Extracted information -
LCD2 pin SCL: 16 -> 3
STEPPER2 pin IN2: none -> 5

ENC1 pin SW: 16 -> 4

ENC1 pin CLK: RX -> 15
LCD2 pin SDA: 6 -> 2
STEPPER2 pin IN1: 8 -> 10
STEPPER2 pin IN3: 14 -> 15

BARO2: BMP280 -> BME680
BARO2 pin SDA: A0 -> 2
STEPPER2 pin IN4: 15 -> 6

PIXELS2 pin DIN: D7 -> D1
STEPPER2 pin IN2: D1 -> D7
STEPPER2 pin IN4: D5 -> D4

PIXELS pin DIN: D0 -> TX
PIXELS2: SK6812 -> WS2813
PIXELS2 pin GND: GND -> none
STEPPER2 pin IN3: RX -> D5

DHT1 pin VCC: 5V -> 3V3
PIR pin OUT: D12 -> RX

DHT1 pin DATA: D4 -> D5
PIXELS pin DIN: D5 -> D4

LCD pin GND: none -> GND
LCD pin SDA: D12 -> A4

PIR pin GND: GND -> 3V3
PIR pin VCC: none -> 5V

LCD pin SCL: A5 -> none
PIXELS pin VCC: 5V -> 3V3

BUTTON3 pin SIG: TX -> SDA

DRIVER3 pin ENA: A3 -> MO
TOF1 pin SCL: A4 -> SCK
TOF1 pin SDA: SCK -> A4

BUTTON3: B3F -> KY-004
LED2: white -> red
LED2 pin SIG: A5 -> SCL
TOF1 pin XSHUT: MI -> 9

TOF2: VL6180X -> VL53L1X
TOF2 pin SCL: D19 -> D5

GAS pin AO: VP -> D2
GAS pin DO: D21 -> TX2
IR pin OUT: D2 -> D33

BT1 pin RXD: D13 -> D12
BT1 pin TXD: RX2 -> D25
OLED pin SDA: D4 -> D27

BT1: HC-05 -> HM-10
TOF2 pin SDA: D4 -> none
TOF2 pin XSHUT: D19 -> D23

Task details -
Copy out exactly the lines that begin at the one with "TOF1 pin SCL: A4 -> SCK" and end at the close of the material above; nothing else belongs in the answer.

Response below -
TOF1 pin SCL: A4 -> SCK
TOF1 pin SDA: SCK -> A4

BUTTON3: B3F -> KY-004
LED2: white -> red
LED2 pin SIG: A5 -> SCL
TOF1 pin XSHUT: MI -> 9

TOF2: VL6180X -> VL53L1X
TOF2 pin SCL: D19 -> D5

GAS pin AO: VP -> D2
GAS pin DO: D21 -> TX2
IR pin OUT: D2 -> D33

BT1 pin RXD: D13 -> D12
BT1 pin TXD: RX2 -> D25
OLED pin SDA: D4 -> D27

BT1: HC-05 -> HM-10
TOF2 pin SDA: D4 -> none
TOF2 pin XSHUT: D19 -> D23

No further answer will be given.